• [Work item] Reproduce the listing verbatim through the line with "U203: OP07 -> LM741".

• [Information provided]
====
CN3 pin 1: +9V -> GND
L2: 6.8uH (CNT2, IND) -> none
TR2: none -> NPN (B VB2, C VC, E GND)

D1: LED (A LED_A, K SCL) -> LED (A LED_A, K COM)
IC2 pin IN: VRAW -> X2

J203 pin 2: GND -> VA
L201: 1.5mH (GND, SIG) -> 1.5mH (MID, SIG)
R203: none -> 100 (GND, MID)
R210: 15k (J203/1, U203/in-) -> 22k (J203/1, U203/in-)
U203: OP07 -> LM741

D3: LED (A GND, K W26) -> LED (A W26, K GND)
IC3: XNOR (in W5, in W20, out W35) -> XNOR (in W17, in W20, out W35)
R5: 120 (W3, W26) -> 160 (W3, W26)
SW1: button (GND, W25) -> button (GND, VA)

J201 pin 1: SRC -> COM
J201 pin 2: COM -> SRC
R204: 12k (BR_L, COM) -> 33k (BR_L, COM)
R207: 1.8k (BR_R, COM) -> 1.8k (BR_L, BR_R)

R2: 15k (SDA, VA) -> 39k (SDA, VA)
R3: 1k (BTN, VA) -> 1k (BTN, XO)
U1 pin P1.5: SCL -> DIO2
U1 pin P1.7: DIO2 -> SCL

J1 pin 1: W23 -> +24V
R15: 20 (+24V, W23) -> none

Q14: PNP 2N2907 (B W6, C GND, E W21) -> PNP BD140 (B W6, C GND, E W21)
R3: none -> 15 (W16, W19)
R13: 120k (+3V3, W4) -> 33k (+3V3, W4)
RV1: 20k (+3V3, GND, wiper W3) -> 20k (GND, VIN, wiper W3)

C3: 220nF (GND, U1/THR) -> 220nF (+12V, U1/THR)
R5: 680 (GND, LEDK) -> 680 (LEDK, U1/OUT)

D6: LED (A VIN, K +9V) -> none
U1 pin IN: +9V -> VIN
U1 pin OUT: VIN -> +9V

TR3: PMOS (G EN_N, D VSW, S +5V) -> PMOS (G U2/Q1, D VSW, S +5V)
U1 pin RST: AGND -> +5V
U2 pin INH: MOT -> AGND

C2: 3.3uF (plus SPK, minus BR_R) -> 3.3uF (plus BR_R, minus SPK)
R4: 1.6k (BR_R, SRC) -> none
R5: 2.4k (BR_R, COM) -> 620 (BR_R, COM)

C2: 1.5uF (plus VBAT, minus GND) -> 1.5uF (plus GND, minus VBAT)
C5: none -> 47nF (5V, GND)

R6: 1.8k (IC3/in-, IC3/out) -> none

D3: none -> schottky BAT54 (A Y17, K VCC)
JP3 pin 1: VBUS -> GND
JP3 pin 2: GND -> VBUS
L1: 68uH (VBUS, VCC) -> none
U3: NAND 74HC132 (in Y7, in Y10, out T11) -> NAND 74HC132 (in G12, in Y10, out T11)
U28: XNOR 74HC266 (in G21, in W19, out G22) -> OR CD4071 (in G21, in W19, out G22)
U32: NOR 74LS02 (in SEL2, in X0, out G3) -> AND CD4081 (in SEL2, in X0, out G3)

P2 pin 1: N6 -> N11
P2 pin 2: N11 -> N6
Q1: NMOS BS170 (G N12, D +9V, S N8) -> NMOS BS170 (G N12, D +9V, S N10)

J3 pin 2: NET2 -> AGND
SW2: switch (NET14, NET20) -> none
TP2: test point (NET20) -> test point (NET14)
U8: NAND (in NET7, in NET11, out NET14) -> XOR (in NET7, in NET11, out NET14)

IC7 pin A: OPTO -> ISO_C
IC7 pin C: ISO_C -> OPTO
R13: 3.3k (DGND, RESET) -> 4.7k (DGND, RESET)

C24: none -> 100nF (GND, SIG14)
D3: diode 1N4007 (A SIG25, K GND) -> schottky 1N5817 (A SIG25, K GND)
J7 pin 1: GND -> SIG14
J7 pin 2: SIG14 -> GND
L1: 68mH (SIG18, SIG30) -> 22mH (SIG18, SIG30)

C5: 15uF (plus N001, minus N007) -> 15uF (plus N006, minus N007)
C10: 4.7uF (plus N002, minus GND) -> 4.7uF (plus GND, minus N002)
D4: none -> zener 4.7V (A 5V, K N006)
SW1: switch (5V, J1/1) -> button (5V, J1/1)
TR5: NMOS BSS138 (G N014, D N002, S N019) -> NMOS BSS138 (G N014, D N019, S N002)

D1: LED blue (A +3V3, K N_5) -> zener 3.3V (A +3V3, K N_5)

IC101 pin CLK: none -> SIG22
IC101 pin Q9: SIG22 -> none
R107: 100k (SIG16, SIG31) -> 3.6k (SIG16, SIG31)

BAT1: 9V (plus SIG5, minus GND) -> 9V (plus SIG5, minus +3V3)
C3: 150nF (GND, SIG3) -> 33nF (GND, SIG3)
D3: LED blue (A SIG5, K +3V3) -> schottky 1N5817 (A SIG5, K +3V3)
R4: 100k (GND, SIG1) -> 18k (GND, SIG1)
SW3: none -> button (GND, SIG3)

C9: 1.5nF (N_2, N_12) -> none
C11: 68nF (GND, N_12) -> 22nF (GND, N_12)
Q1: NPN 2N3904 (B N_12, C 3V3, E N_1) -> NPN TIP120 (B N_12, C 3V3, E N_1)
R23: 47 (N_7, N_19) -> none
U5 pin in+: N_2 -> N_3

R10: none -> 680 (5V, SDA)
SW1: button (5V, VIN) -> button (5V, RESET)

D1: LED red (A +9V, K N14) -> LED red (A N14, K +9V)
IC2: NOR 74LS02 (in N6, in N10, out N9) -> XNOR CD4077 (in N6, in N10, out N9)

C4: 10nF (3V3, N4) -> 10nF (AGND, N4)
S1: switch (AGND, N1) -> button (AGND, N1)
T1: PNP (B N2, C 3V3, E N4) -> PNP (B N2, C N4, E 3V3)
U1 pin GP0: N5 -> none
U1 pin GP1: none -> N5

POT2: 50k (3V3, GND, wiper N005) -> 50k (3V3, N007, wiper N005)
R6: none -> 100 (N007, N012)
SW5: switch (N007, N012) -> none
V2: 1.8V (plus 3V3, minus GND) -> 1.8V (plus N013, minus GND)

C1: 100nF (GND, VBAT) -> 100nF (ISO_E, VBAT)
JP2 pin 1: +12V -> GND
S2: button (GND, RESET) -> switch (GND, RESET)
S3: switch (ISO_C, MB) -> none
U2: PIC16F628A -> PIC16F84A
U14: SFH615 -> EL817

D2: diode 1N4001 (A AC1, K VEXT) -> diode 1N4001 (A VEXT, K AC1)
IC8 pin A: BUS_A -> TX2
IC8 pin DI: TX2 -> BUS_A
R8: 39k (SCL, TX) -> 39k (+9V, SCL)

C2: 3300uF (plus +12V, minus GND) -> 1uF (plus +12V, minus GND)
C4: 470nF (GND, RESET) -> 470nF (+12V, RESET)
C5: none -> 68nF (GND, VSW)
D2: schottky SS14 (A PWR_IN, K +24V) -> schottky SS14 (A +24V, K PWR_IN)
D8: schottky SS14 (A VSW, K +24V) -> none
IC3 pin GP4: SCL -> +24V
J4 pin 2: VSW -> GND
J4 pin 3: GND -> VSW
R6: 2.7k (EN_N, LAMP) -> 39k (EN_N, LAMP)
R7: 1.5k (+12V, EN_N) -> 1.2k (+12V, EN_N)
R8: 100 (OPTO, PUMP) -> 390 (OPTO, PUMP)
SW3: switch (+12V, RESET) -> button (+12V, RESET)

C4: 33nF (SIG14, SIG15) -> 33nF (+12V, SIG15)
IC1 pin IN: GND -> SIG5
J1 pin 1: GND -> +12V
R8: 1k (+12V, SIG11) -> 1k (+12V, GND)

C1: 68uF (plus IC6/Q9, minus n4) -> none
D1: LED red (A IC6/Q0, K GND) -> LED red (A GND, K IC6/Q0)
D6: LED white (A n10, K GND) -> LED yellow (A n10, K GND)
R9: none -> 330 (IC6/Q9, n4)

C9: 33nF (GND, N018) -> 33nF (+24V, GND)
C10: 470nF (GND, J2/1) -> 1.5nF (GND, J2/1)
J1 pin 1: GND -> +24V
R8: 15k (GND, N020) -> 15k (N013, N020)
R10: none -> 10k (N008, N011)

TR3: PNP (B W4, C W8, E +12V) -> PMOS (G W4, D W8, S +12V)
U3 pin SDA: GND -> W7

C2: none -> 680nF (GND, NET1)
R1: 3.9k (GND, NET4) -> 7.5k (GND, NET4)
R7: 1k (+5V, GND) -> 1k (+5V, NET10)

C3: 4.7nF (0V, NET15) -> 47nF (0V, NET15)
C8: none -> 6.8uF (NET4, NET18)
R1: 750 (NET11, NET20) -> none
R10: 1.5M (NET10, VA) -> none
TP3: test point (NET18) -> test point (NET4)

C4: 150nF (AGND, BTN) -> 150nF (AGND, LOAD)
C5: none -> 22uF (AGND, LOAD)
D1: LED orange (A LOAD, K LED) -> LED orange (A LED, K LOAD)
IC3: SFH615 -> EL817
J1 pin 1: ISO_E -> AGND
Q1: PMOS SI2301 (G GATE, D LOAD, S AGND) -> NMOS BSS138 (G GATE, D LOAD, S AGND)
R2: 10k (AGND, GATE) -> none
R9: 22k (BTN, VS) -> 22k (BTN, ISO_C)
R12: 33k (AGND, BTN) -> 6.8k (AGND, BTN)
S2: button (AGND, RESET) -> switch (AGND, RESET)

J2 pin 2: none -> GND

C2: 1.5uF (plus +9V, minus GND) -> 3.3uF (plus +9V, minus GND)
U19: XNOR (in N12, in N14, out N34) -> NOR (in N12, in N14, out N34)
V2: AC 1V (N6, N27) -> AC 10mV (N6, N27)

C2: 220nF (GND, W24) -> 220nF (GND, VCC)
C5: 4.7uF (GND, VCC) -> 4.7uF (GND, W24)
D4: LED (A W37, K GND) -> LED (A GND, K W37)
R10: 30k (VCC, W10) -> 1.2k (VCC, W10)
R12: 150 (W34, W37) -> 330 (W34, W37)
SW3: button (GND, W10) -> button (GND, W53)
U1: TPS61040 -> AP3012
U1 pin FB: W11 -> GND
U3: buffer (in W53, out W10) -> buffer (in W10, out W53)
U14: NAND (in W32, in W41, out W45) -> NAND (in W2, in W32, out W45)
====
• [Response area]
CN3 pin 1: +9V -> GND
L2: 6.8uH (CNT2, IND) -> none
TR2: none -> NPN (B VB2, C VC, E GND)

D1: LED (A LED_A, K SCL) -> LED (A LED_A, K COM)
IC2 pin IN: VRAW -> X2

J203 pin 2: GND -> VA
L201: 1.5mH (GND, SIG) -> 1.5mH (MID, SIG)
R203: none -> 100 (GND, MID)
R210: 15k (J203/1, U203/in-) -> 22k (J203/1, U203/in-)
U203: OP07 -> LM741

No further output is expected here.